## EXERCISE REQUIREMENTS
For this exercise, output the line containing "chapter.mp4: [32,415,221,571] ->" and every line after it through the end of the records, exactly, and no other line.

══════════

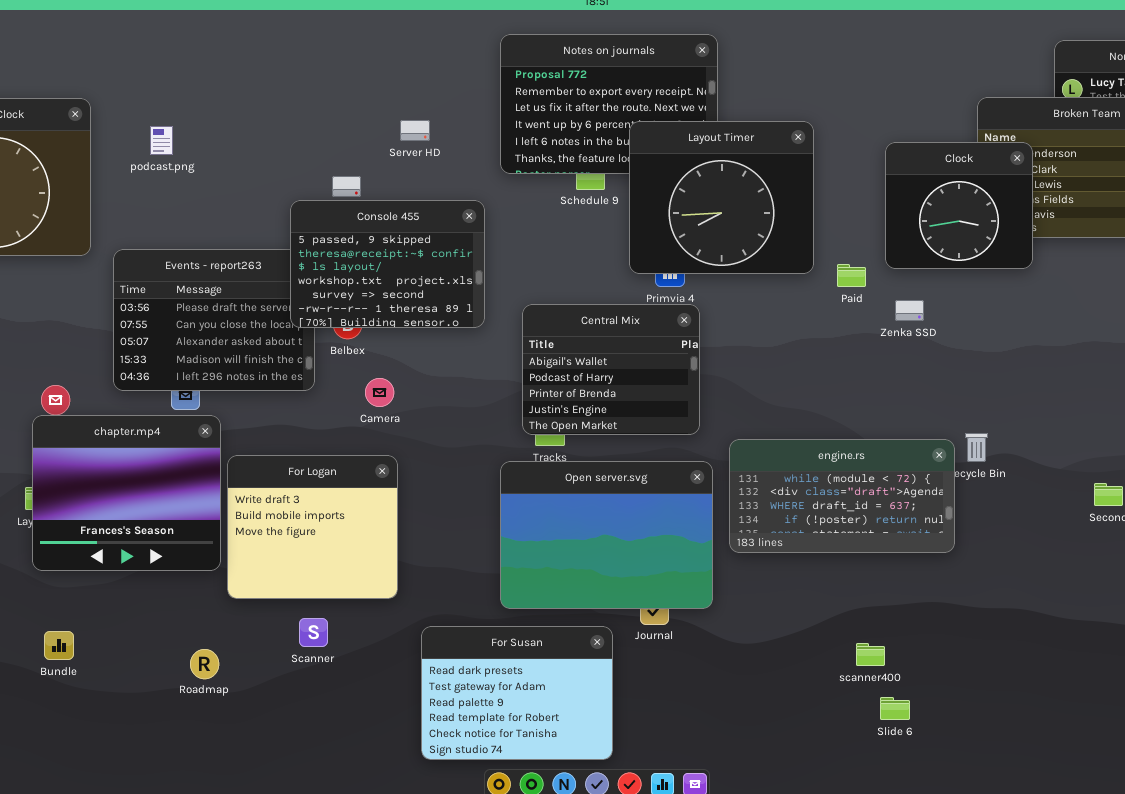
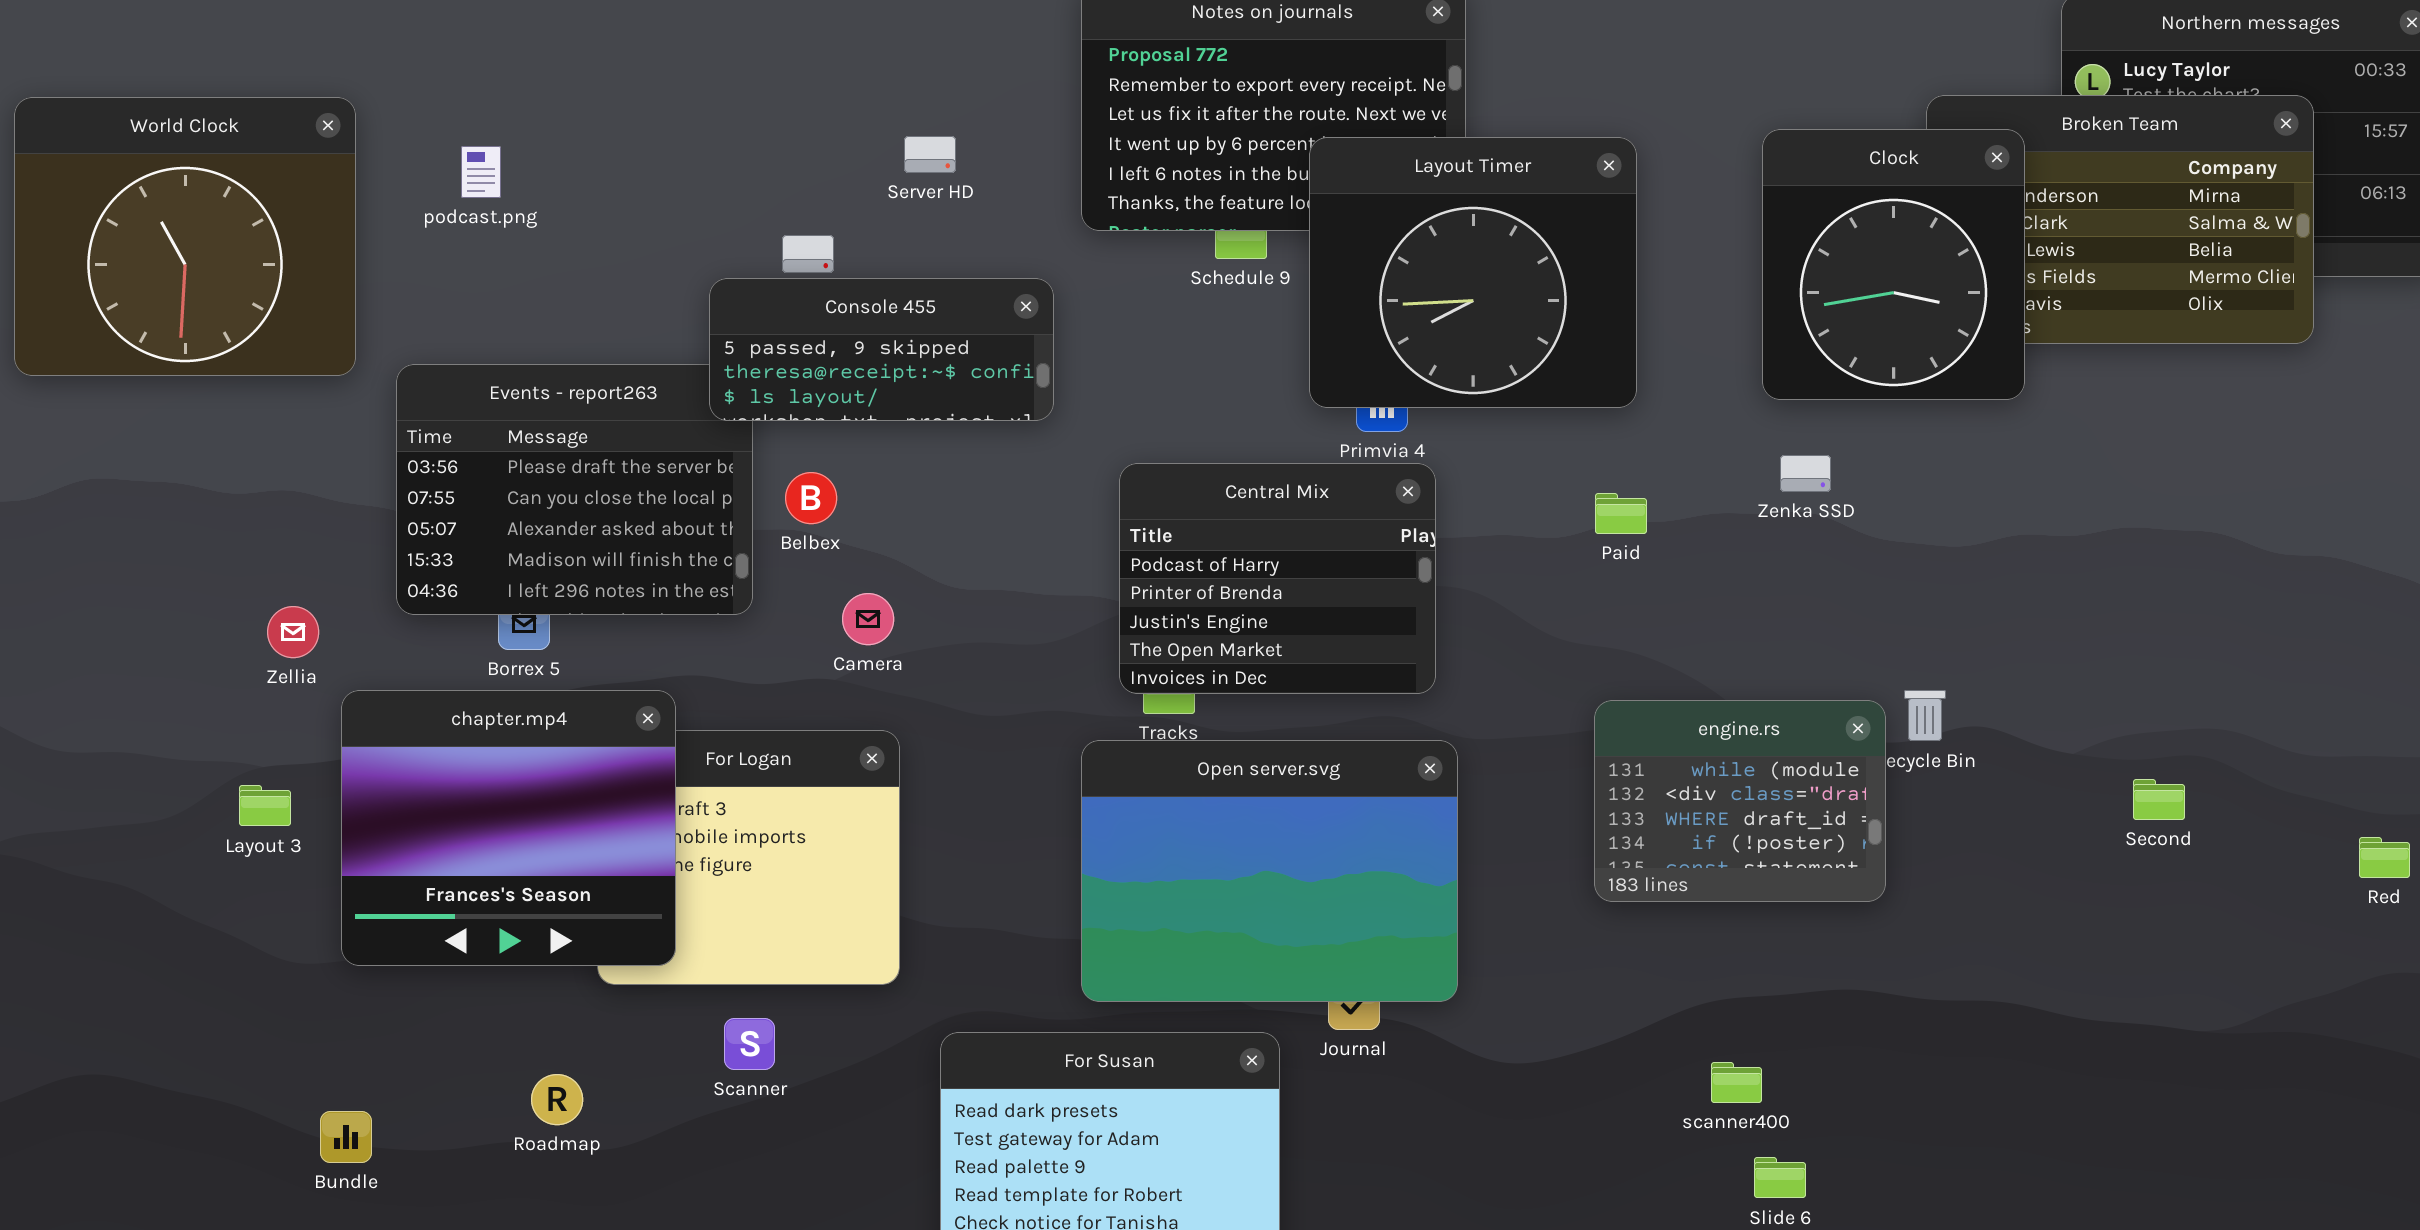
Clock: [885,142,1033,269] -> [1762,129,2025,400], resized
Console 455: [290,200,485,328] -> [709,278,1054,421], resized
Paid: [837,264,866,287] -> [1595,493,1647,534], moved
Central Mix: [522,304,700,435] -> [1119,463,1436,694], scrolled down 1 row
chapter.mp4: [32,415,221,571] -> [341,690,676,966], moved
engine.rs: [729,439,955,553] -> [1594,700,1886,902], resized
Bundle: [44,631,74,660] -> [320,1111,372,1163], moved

══════════

## RESULT FOR THIS TASK
chapter.mp4: [32,415,221,571] -> [341,690,676,966], moved
engine.rs: [729,439,955,553] -> [1594,700,1886,902], resized
Bundle: [44,631,74,660] -> [320,1111,372,1163], moved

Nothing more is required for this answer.